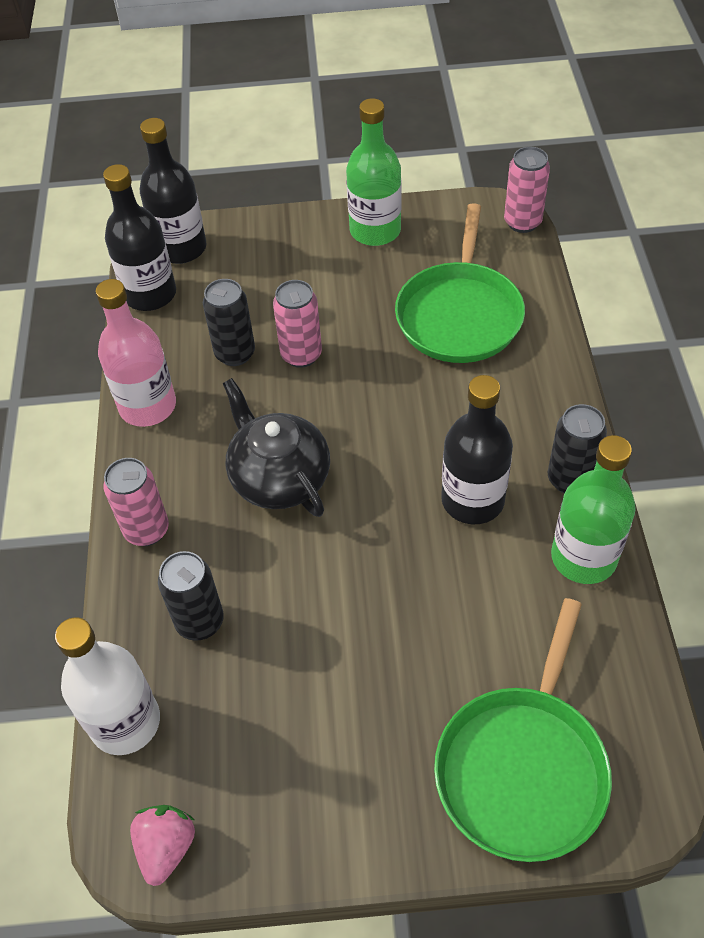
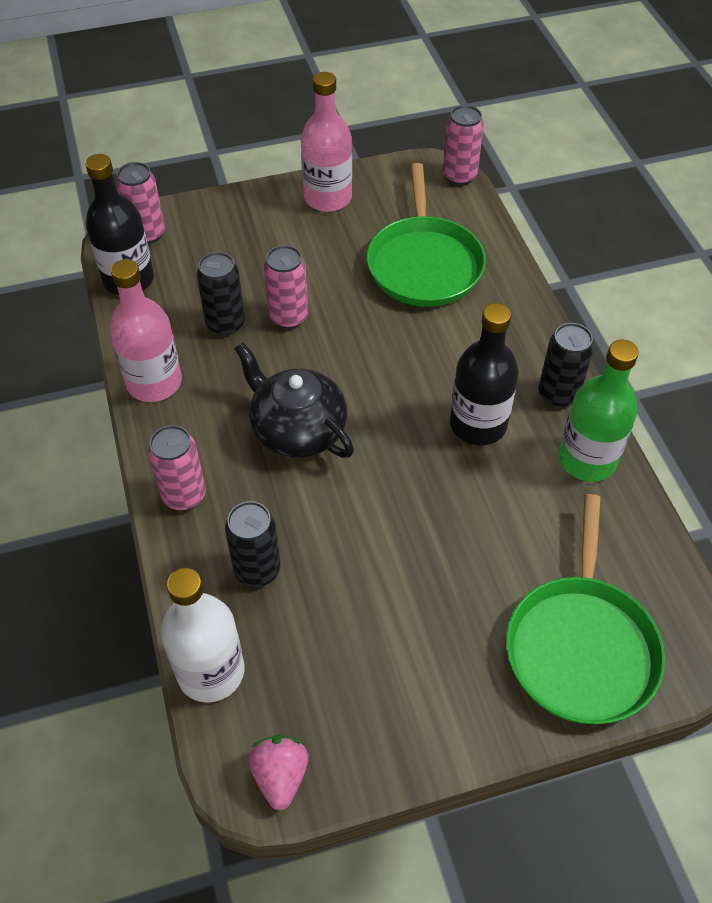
camera: 15 degrees left, 0 degrees up
(181, 248) = (147, 234): black bottle -> pink can
(375, 231) = (328, 198): green bottle -> pink bottle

Problem to solve: Output the listing unchanged, pictures excluded.

Answer section:
camera: 15 degrees left, 0 degrees up
(181, 248) = (147, 234): black bottle -> pink can
(375, 231) = (328, 198): green bottle -> pink bottle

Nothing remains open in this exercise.